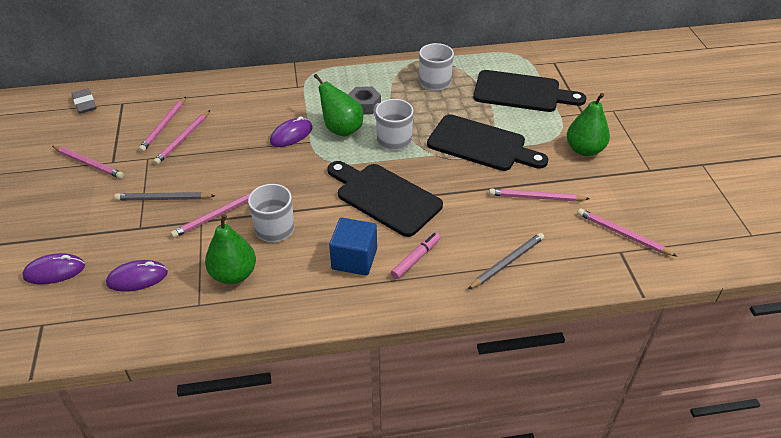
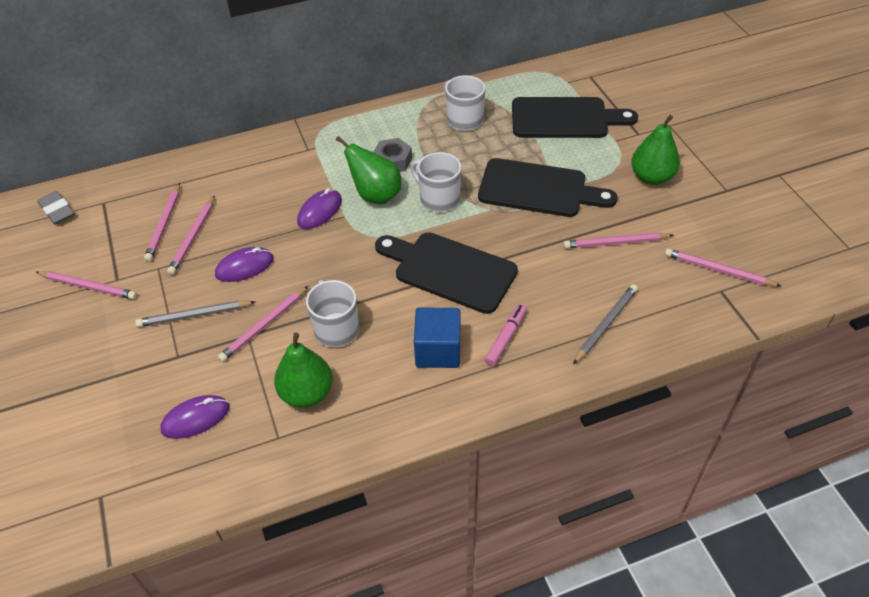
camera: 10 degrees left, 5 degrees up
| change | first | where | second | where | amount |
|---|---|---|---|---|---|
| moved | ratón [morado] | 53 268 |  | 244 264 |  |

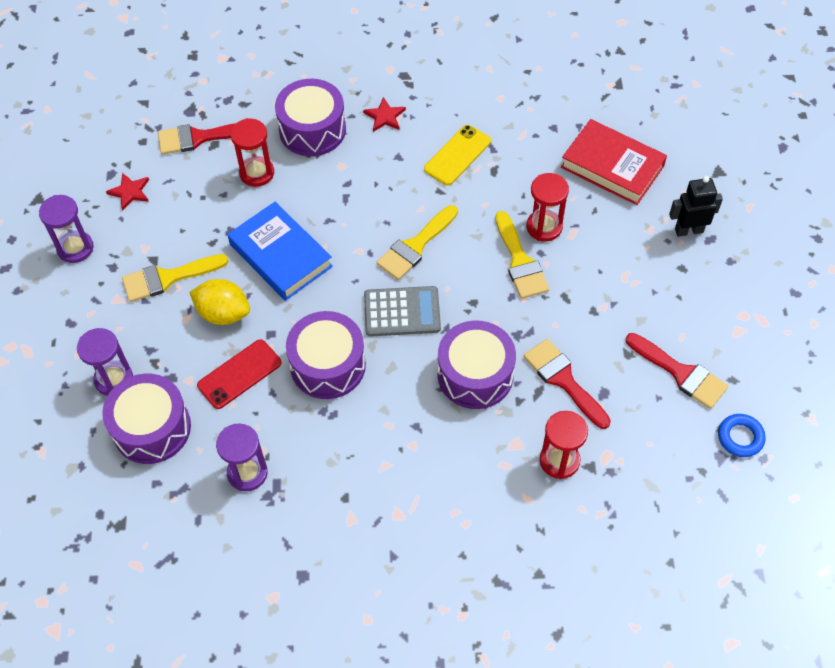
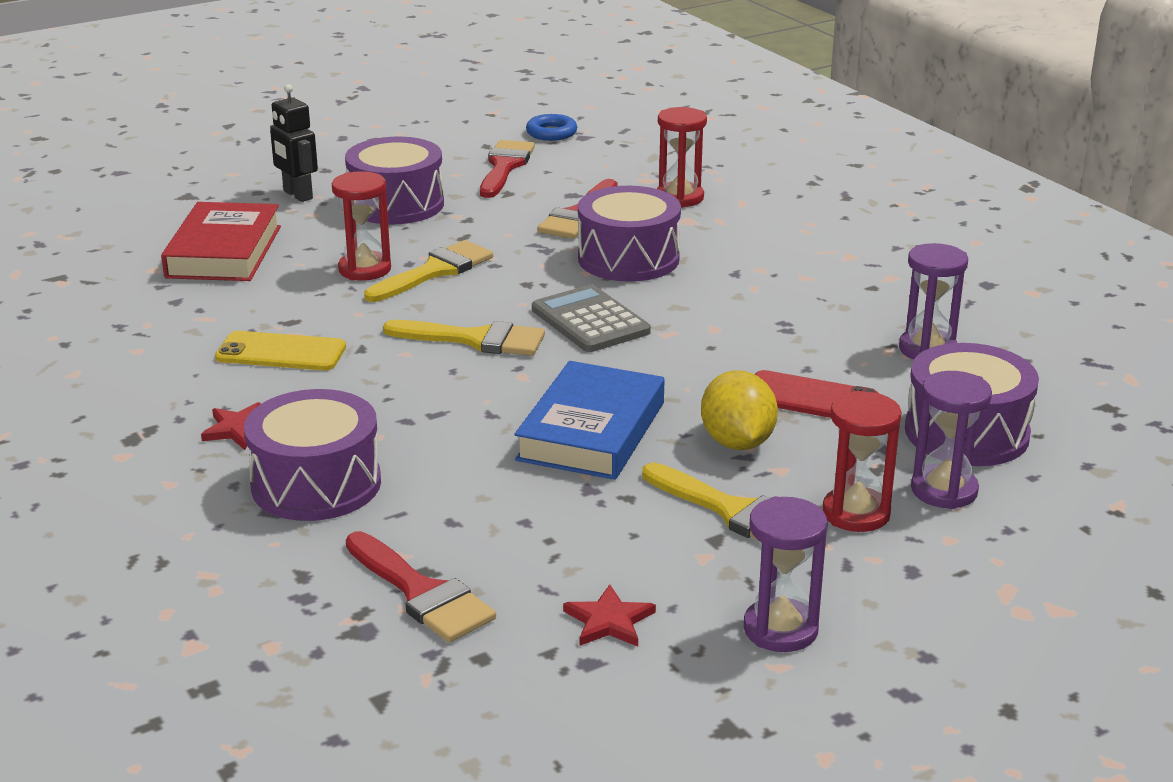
camera: 120 degrees left, 30 degrees down
| change | first | where | second | where | amount |
|---|---|---|---|---|---|
| moved | reloj de arena [rojo] | 252 152 |  | 862 461 |  |
| moved | tambor [morado] | 326 355 |  | 394 180 |  |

= WORK REQUEST =
Please transcribe every record above exactly as written, leaving out the pictures.

= YOUR RESPONSE =
camera: 10 degrees left, 5 degrees up
| change | first | where | second | where | amount |
|---|---|---|---|---|---|
| moved | ratón [morado] | 53 268 |  | 244 264 |  |

camera: 120 degrees left, 30 degrees down
| change | first | where | second | where | amount |
|---|---|---|---|---|---|
| moved | reloj de arena [rojo] | 252 152 |  | 862 461 |  |
| moved | tambor [morado] | 326 355 |  | 394 180 |  |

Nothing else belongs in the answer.